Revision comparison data
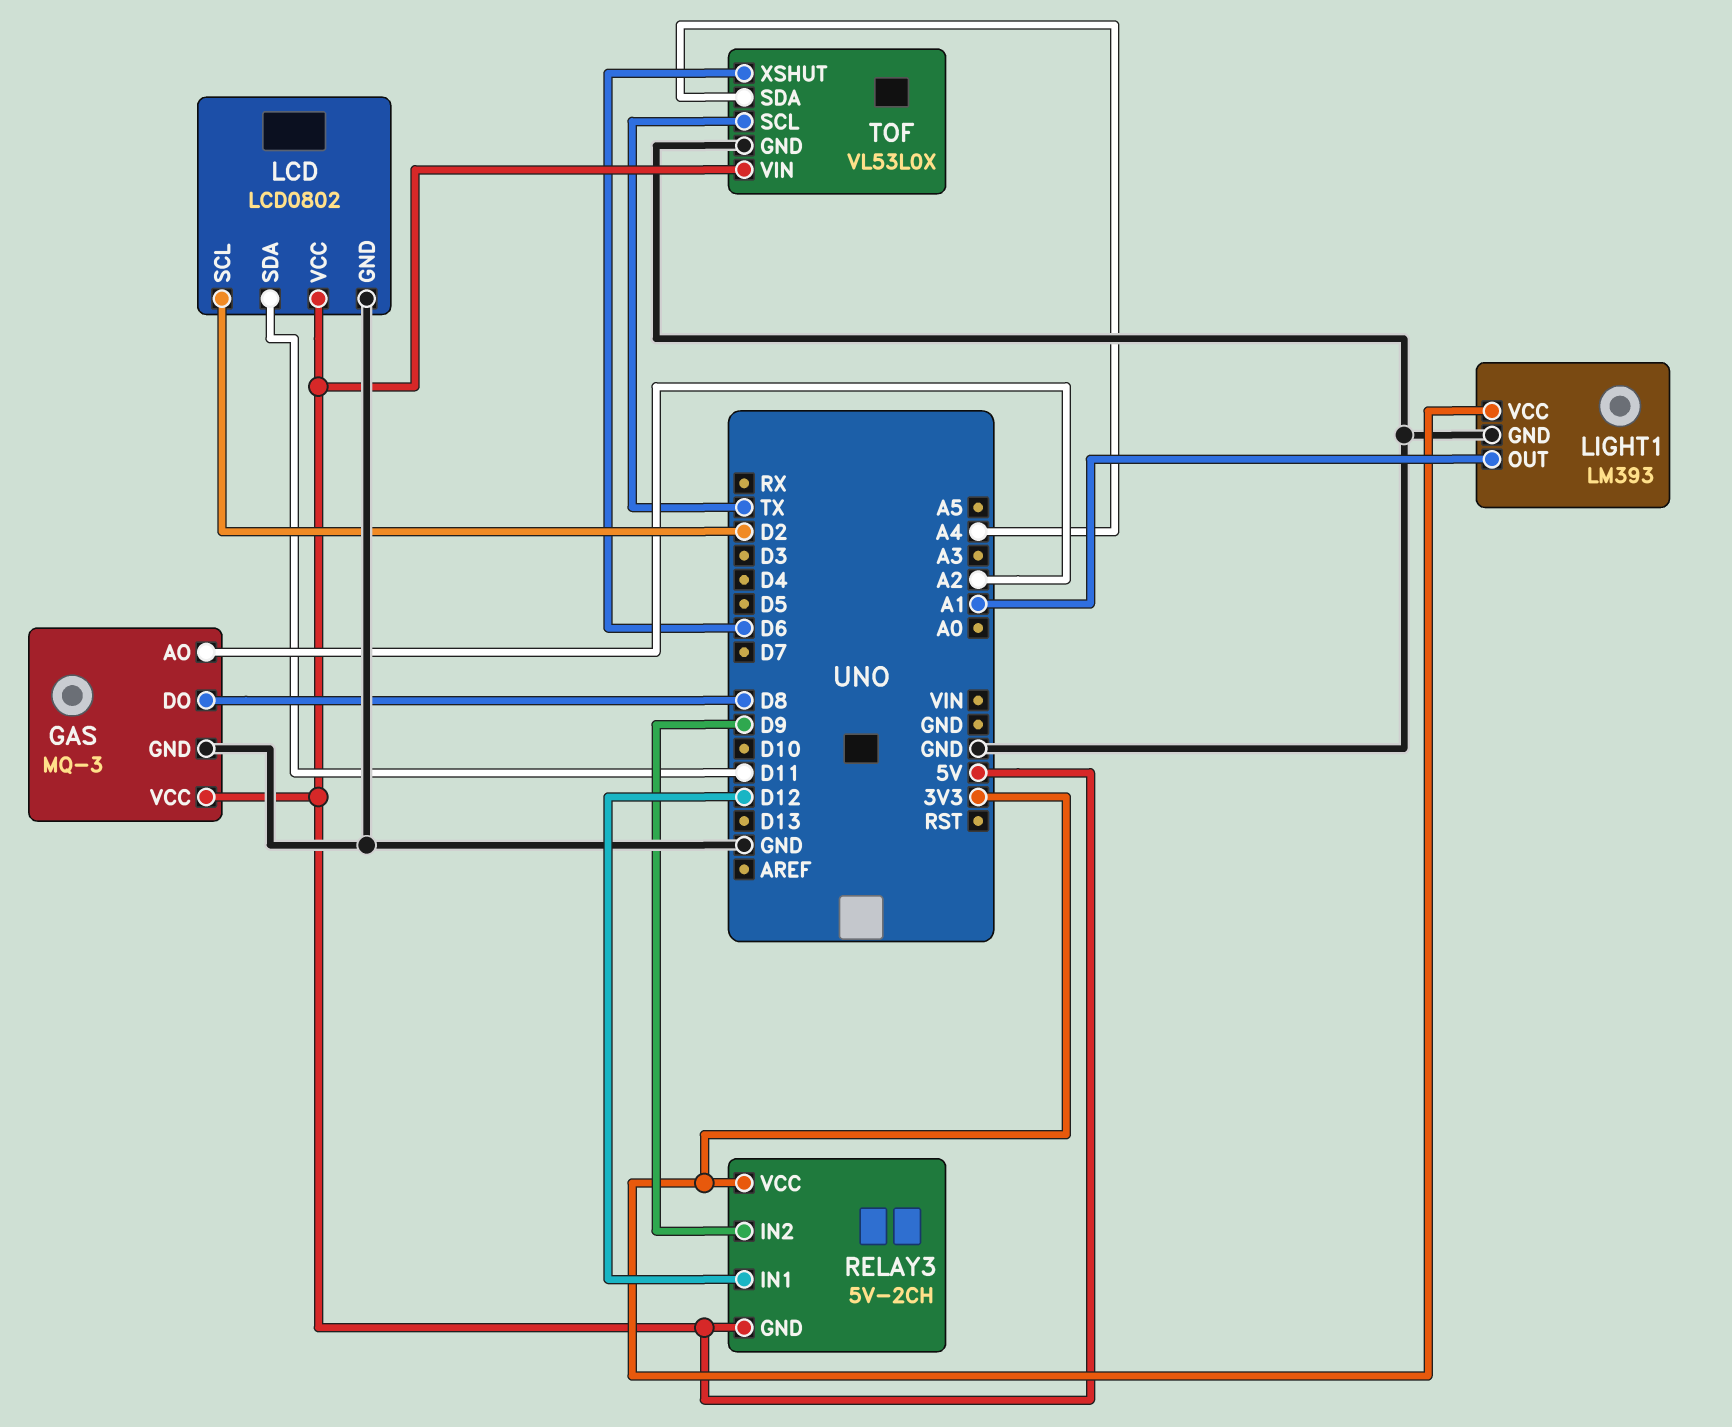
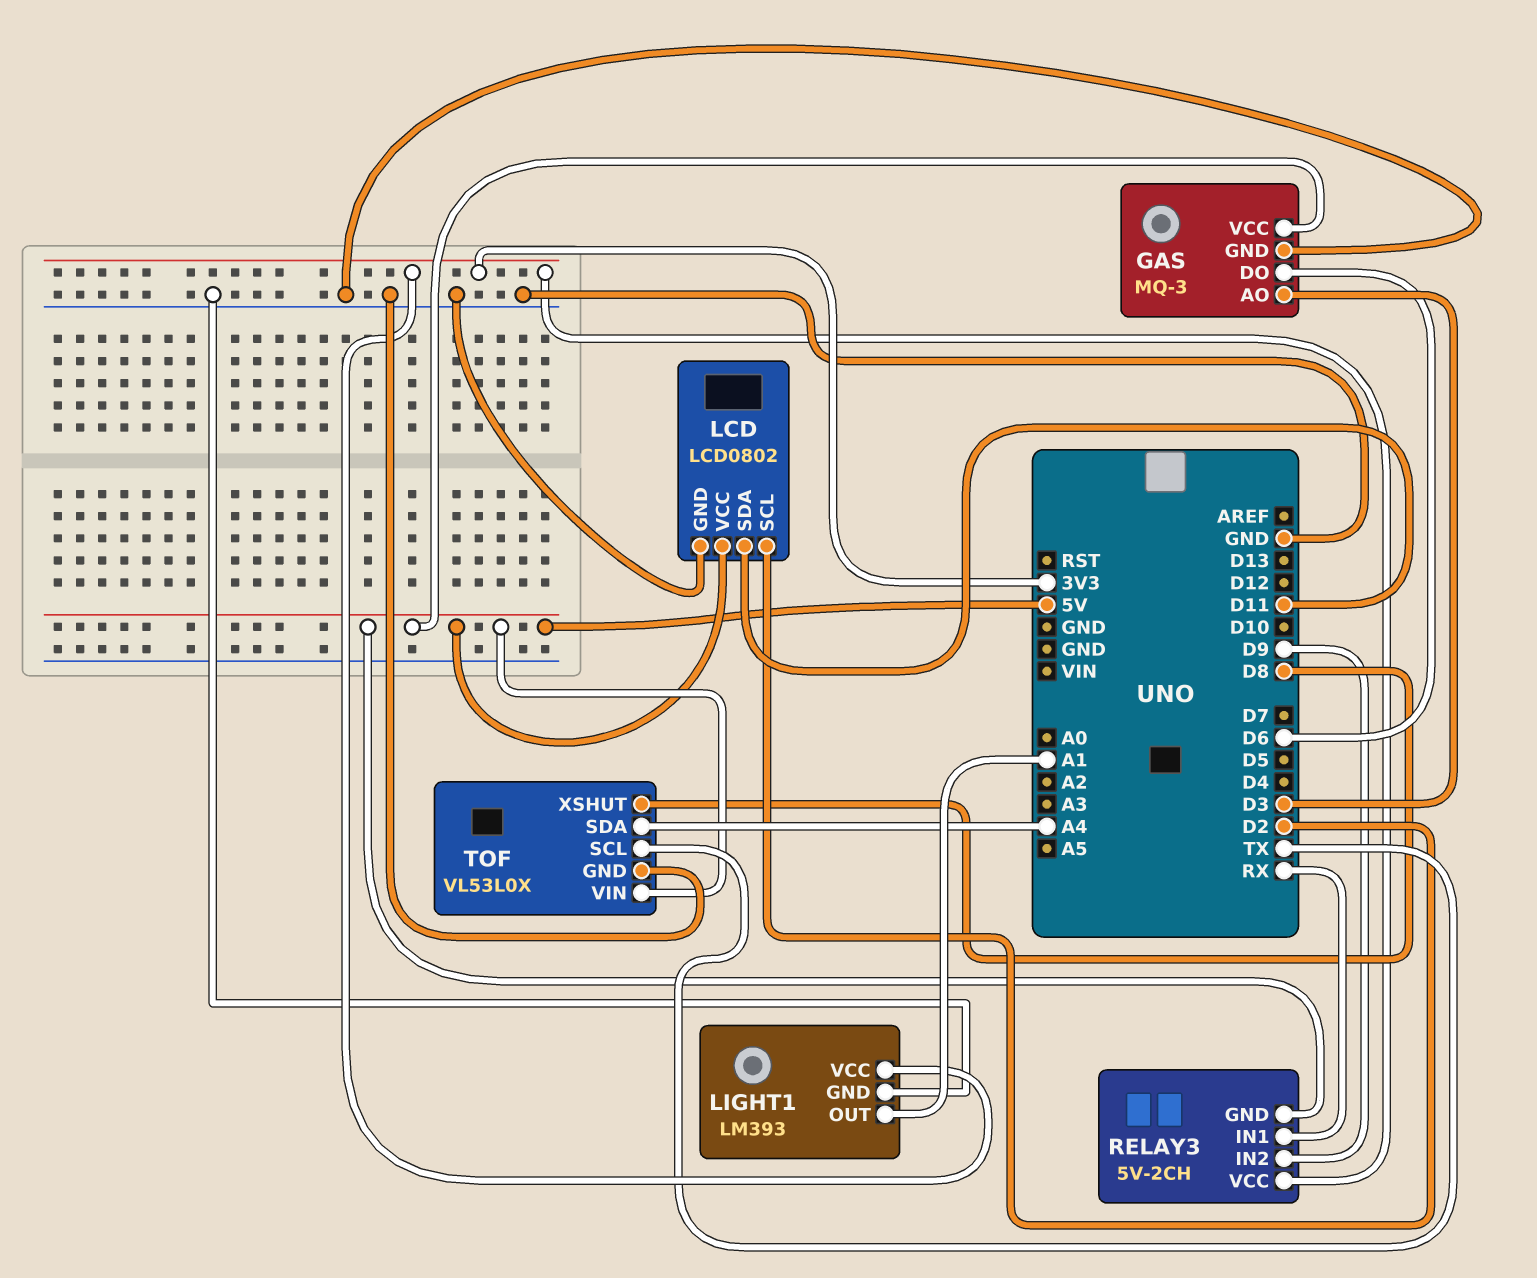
GAS pin AO: A2 -> D3
GAS pin DO: D8 -> D6
RELAY3 pin IN1: D12 -> RX
TOF pin XSHUT: D6 -> D8

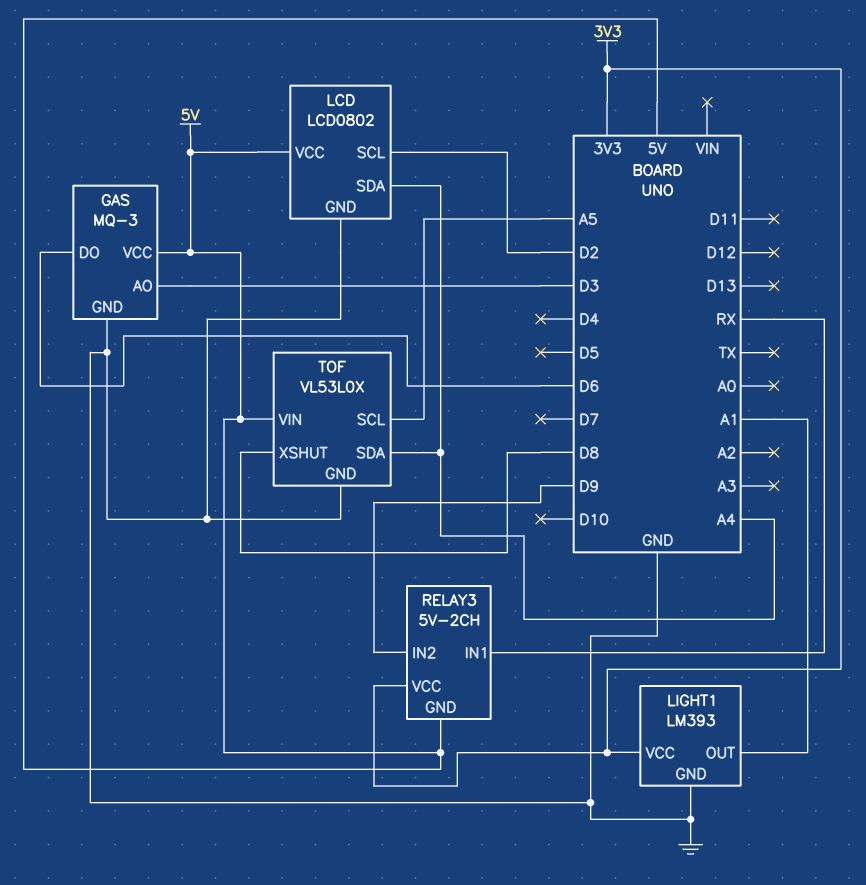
LCD pin SDA: D11 -> A4
TOF pin SCL: TX -> A5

ABOUT THIS EXERCISE: Your copy of the entries must be exact and must contain no pictures.

ANSWER TO THIS PROBLEM:
GAS pin AO: A2 -> D3
GAS pin DO: D8 -> D6
RELAY3 pin IN1: D12 -> RX
TOF pin XSHUT: D6 -> D8

LCD pin SDA: D11 -> A4
TOF pin SCL: TX -> A5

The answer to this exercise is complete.